Restate the listing below word for word; no picture is to be carried over.
++++++++++++++++++++
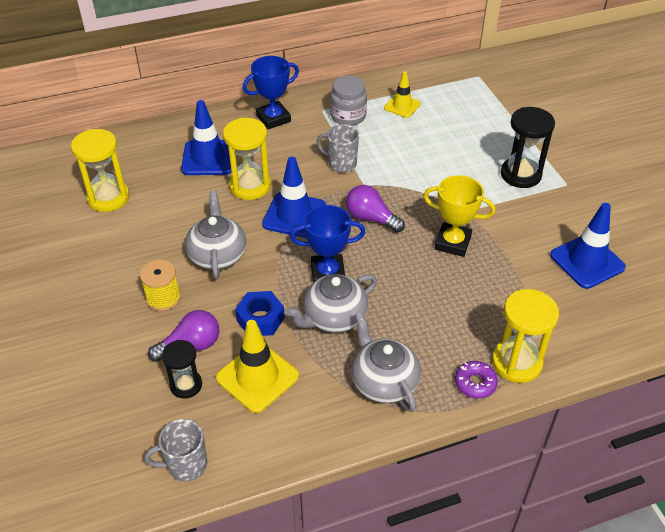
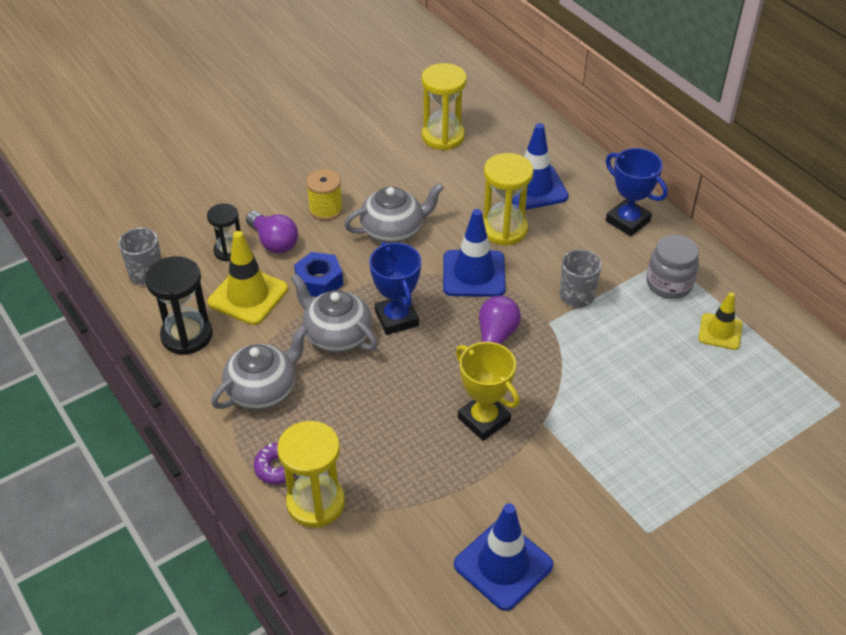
camera: 75 degrees right, 0 degrees up
(452, 243) = (483, 419): yellow trophy -> yellow trophy turned 45 degrees counterclockwise
(520, 175) = (643, 476): black hourglass -> black hourglass (187, 335)

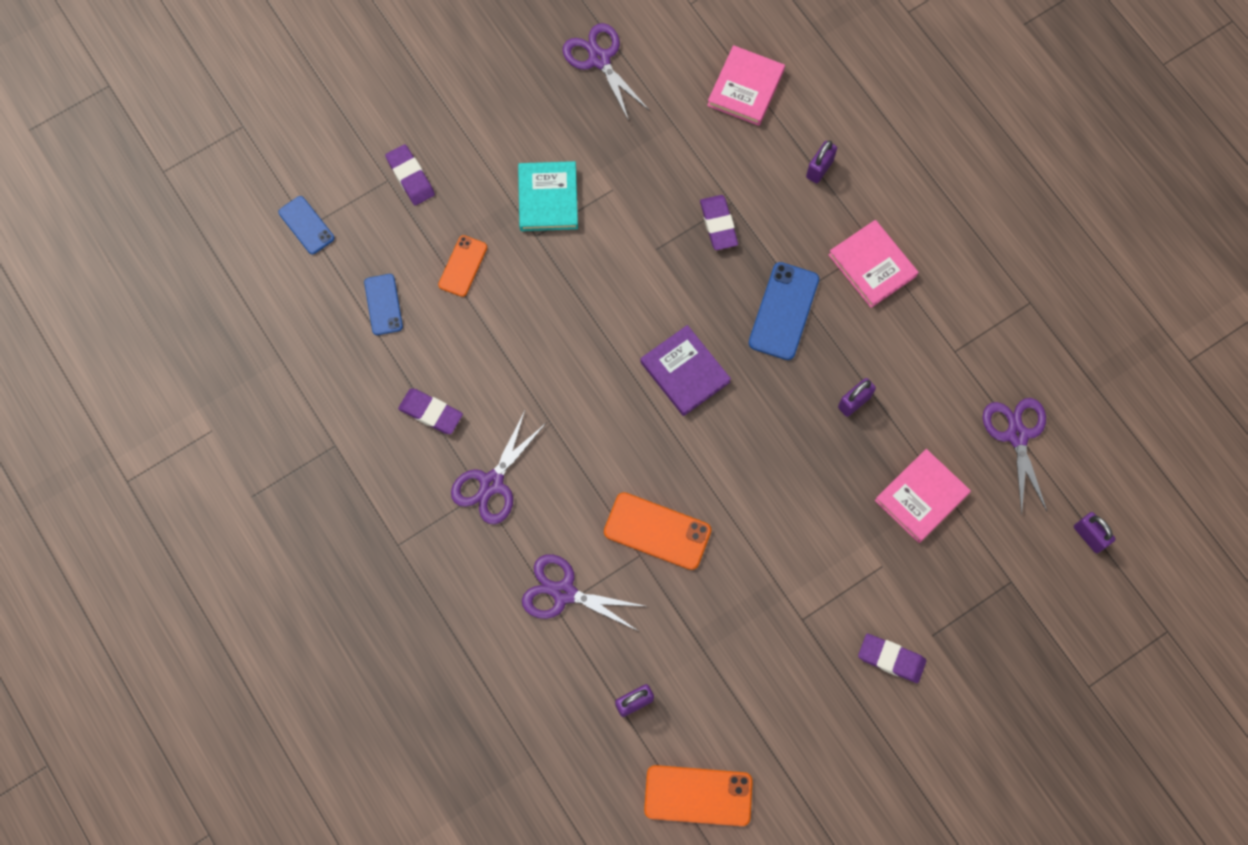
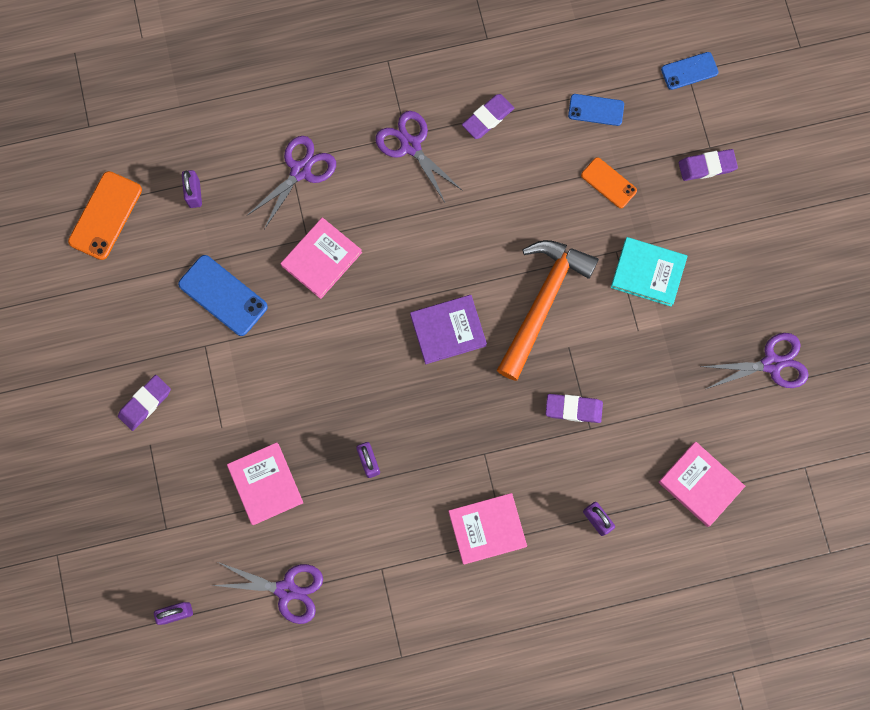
camera: 110 degrees right, 5 degrees up
(618, 288) = (543, 302): none -> orange hammer
(657, 531) = (321, 259): orange phone -> pink book
(783, 311) = (472, 434): blue phone -> blue phone (223, 295)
++++++++++++++++++++
#### [Output of the task]
camera: 75 degrees right, 0 degrees up
(452, 243) = (483, 419): yellow trophy -> yellow trophy turned 45 degrees counterclockwise
(520, 175) = (643, 476): black hourglass -> black hourglass (187, 335)

camera: 110 degrees right, 5 degrees up
(618, 288) = (543, 302): none -> orange hammer
(657, 531) = (321, 259): orange phone -> pink book
(783, 311) = (472, 434): blue phone -> blue phone (223, 295)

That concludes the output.